> [Data for this exercise]:
++++++++++

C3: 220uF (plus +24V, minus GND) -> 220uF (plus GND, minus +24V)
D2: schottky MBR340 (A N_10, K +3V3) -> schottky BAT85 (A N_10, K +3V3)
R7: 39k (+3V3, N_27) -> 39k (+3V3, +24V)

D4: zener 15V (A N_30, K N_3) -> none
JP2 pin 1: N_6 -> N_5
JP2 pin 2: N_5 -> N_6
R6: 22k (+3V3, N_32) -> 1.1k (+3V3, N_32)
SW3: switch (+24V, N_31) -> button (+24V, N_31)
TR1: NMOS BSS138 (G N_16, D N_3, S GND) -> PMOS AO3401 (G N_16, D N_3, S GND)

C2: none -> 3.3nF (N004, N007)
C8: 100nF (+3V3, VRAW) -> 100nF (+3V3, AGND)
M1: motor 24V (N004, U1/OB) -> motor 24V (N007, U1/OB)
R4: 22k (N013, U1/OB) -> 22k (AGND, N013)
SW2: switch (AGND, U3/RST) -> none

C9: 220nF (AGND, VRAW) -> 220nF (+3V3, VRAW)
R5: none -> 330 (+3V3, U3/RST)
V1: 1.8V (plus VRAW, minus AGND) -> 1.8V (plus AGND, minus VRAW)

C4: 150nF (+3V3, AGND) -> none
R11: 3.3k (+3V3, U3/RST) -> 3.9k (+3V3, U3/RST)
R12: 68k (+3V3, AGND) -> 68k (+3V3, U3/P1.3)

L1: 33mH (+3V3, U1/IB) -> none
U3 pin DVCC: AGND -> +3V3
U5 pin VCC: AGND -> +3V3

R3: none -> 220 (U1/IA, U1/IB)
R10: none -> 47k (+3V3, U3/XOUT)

++++++++++

> [Work to be completed]:
Retype word for word the line above with "SW3: switch (+24V, N_31)" and all lines after it, nothing else.

> [Solution for this problem]:
SW3: switch (+24V, N_31) -> button (+24V, N_31)
TR1: NMOS BSS138 (G N_16, D N_3, S GND) -> PMOS AO3401 (G N_16, D N_3, S GND)

C2: none -> 3.3nF (N004, N007)
C8: 100nF (+3V3, VRAW) -> 100nF (+3V3, AGND)
M1: motor 24V (N004, U1/OB) -> motor 24V (N007, U1/OB)
R4: 22k (N013, U1/OB) -> 22k (AGND, N013)
SW2: switch (AGND, U3/RST) -> none

C9: 220nF (AGND, VRAW) -> 220nF (+3V3, VRAW)
R5: none -> 330 (+3V3, U3/RST)
V1: 1.8V (plus VRAW, minus AGND) -> 1.8V (plus AGND, minus VRAW)

C4: 150nF (+3V3, AGND) -> none
R11: 3.3k (+3V3, U3/RST) -> 3.9k (+3V3, U3/RST)
R12: 68k (+3V3, AGND) -> 68k (+3V3, U3/P1.3)

L1: 33mH (+3V3, U1/IB) -> none
U3 pin DVCC: AGND -> +3V3
U5 pin VCC: AGND -> +3V3

R3: none -> 220 (U1/IA, U1/IB)
R10: none -> 47k (+3V3, U3/XOUT)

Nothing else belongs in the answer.